**THE PROBLEM**
Scan the data for "orange" and copy the lines it appears in.

**DATA TO EXAMINE**
★ ★ ★ ★ ★

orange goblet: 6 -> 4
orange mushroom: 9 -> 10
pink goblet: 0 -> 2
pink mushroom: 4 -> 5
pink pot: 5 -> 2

★ ★ ★ ★ ★

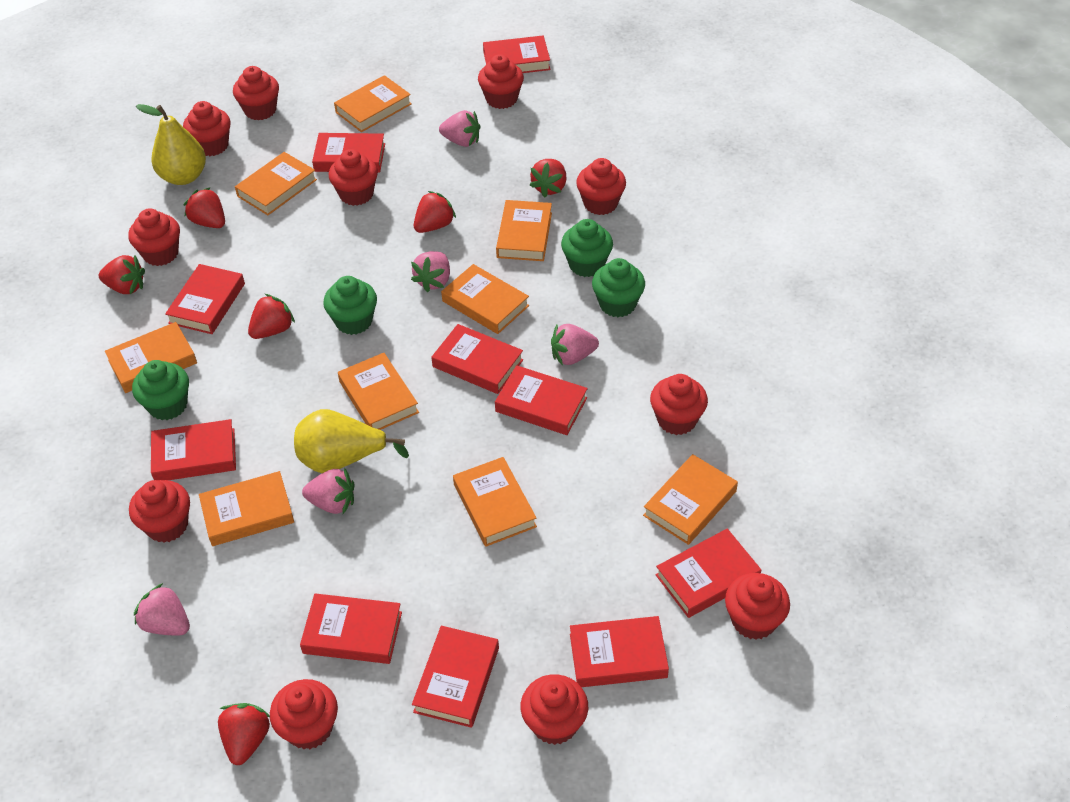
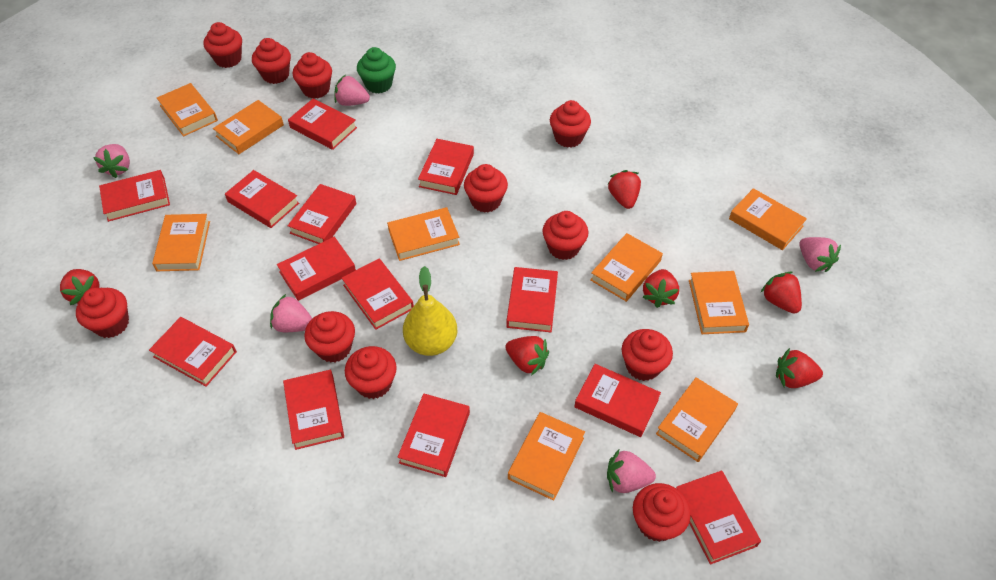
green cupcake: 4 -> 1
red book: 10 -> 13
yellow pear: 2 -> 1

★ ★ ★ ★ ★

**FINAL ANSWER**
orange goblet: 6 -> 4
orange mushroom: 9 -> 10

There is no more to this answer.